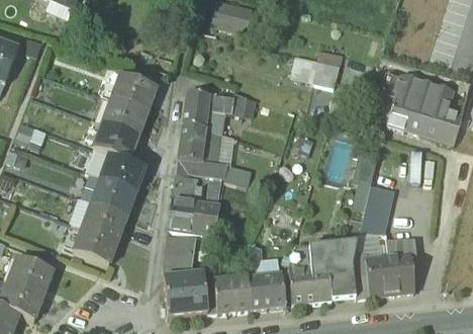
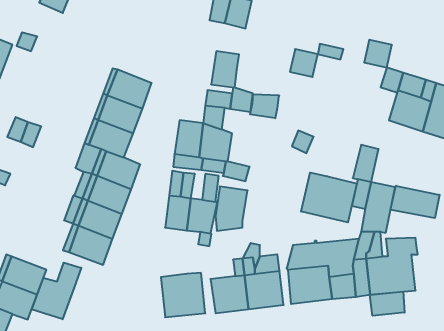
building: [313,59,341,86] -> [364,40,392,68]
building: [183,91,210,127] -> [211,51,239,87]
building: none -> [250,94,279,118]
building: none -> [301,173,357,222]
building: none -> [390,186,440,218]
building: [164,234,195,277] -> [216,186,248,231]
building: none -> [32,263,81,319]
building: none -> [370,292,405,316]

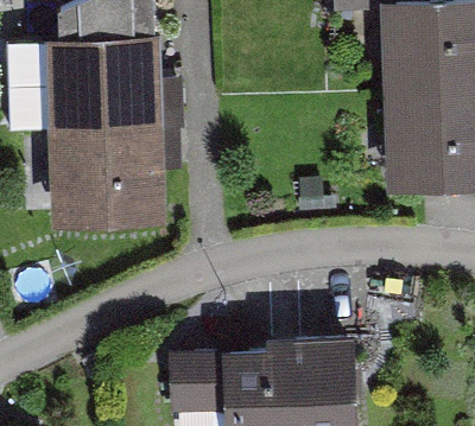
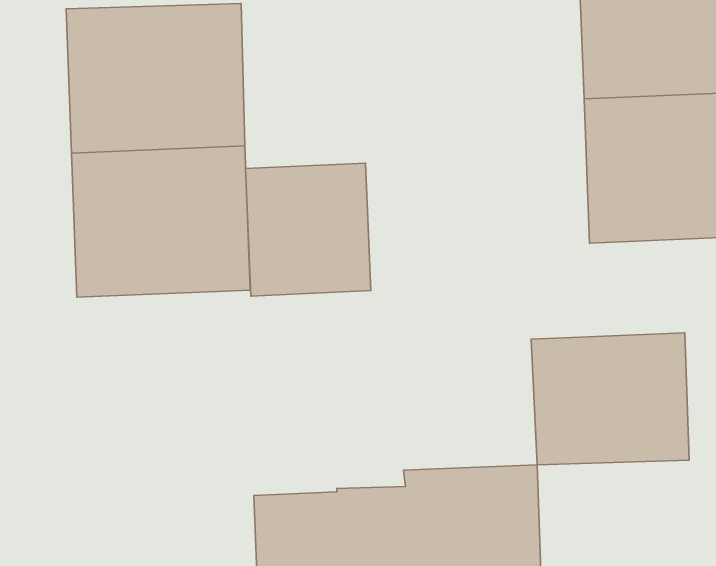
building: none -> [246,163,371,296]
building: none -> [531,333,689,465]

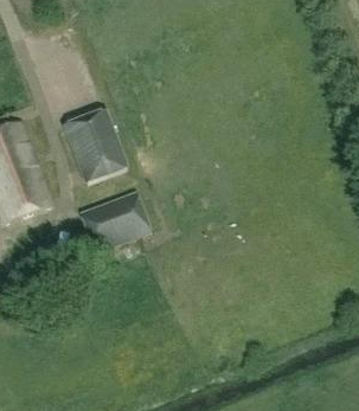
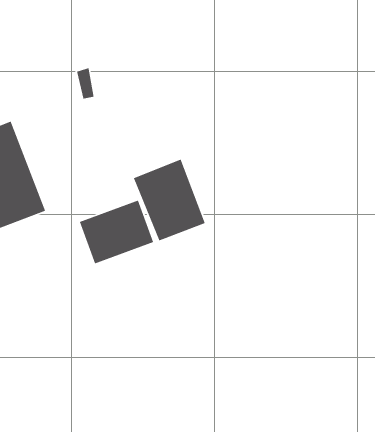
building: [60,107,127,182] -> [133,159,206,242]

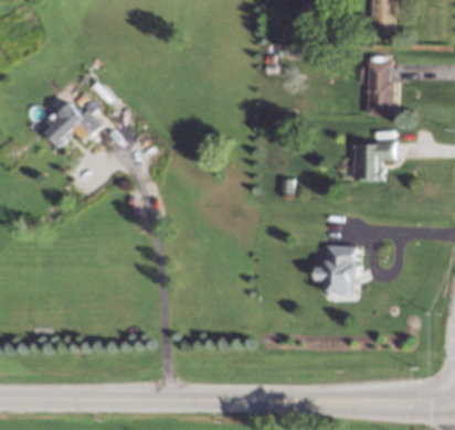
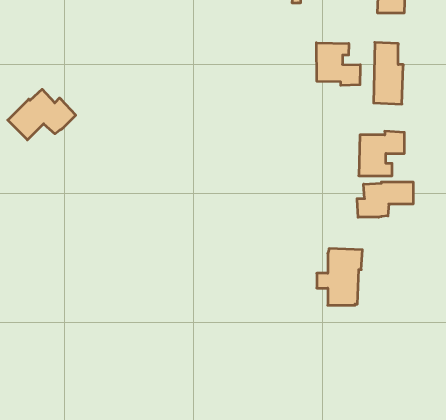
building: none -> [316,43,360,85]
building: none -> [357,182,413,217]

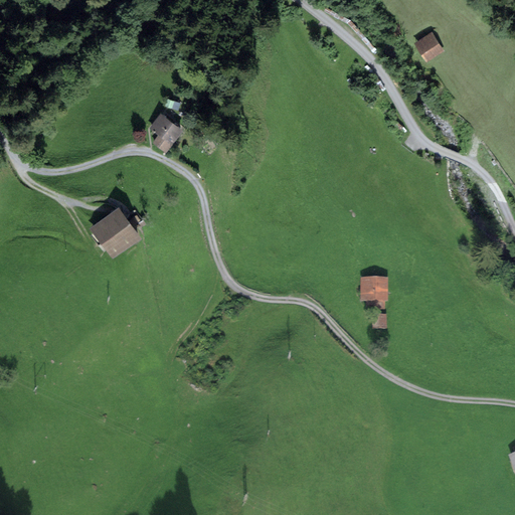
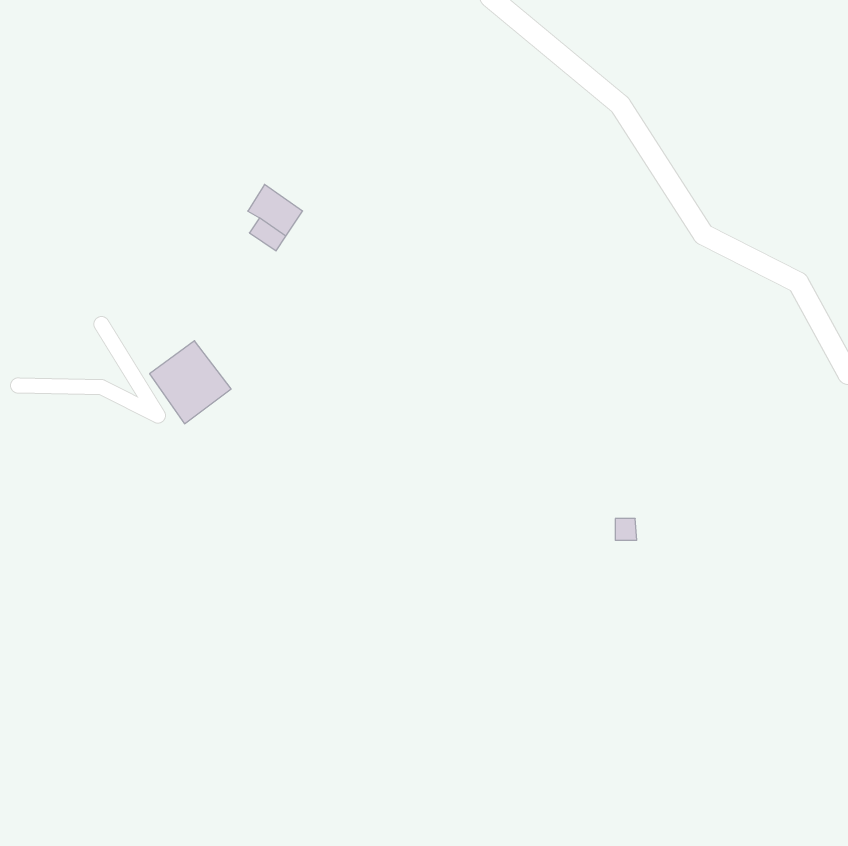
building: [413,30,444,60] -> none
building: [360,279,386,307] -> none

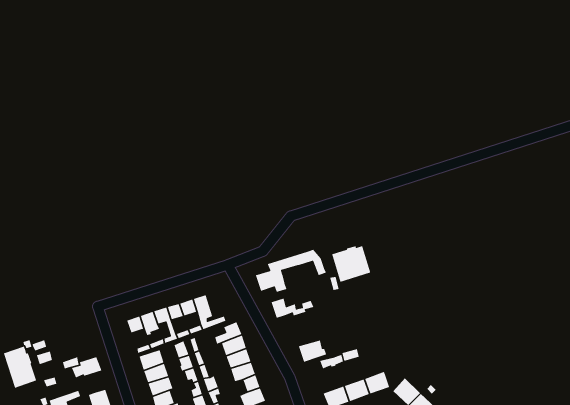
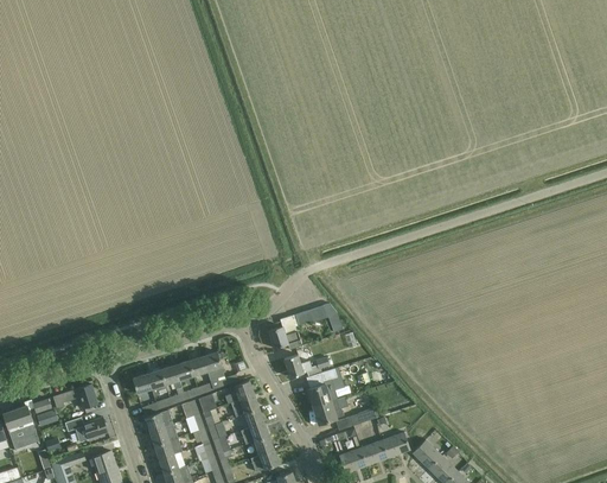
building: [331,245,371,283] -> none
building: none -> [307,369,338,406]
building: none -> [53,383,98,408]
▬▬▬▬▬▬
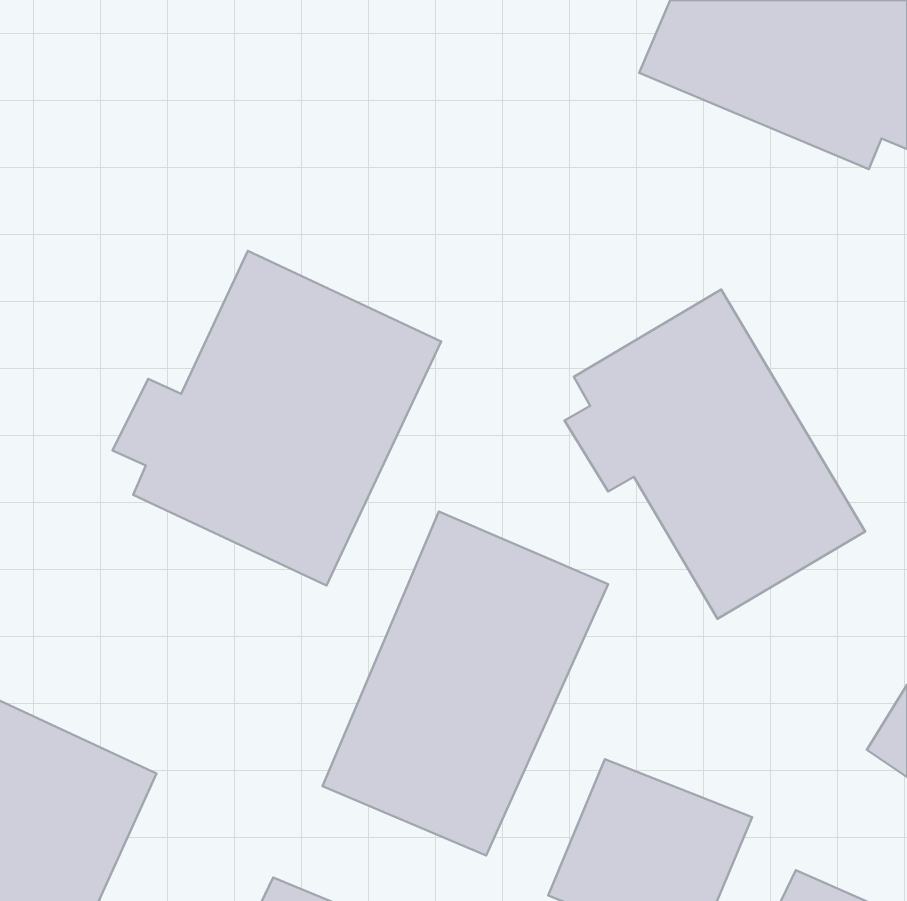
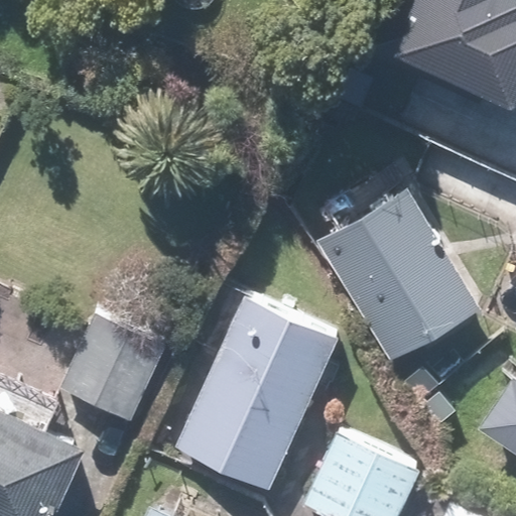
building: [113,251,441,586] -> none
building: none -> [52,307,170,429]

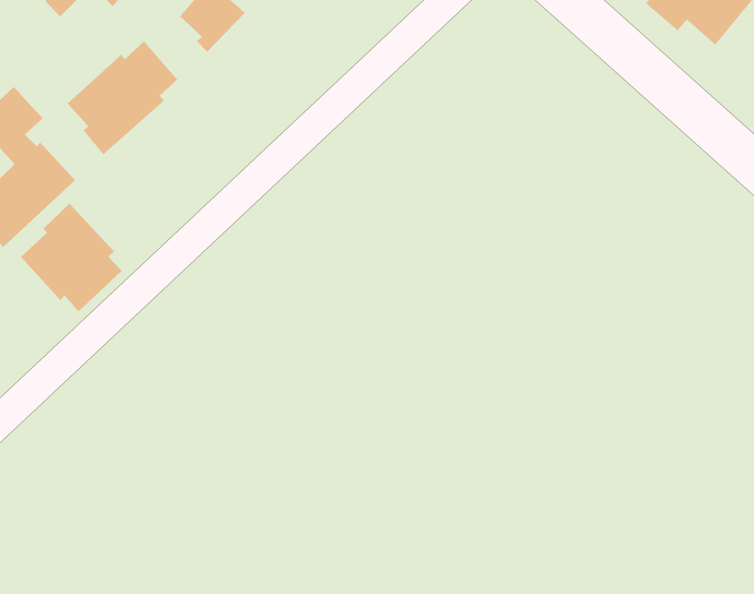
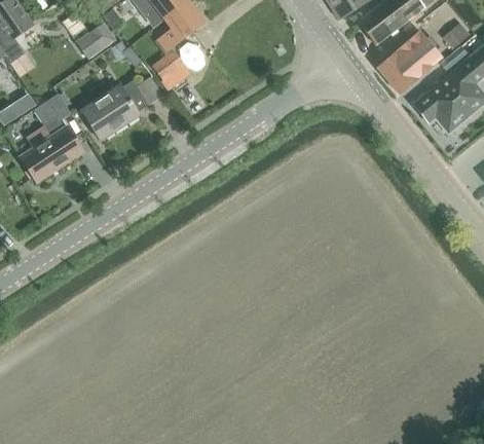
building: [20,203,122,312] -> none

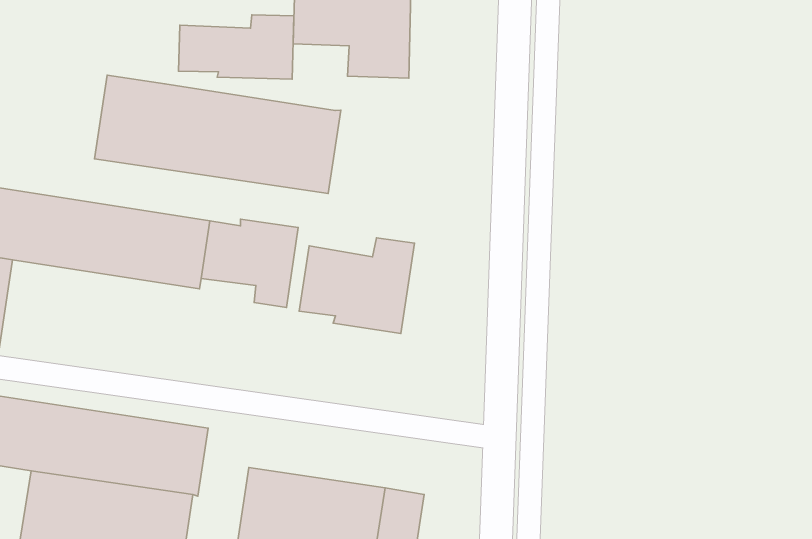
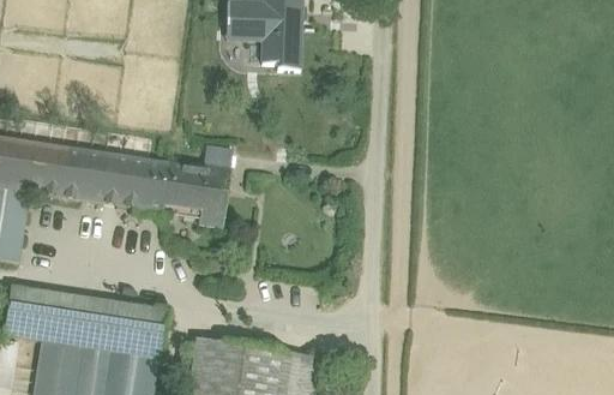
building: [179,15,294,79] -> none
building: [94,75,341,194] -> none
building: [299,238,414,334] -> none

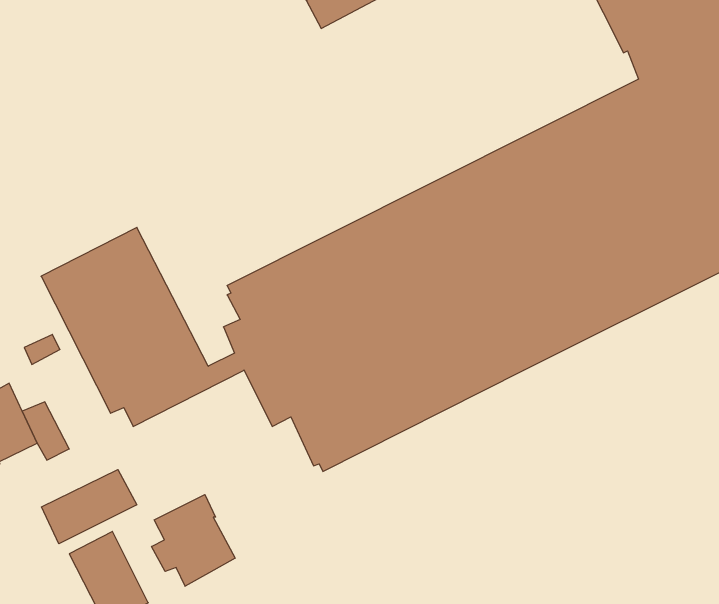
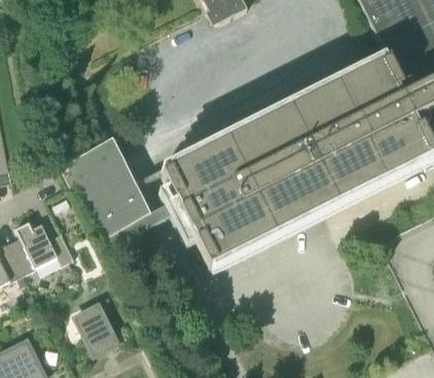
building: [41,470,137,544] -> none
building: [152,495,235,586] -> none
▬▬▬▬▬▬
Take the lines above from the one containing "building: [41,470,137,544] -> none" down to the one containing "building: [152,495,235,586] -> none", and transcribe them exactly, both ends included.

■ RESPONSE TO THE EXERCISE ■
building: [41,470,137,544] -> none
building: [152,495,235,586] -> none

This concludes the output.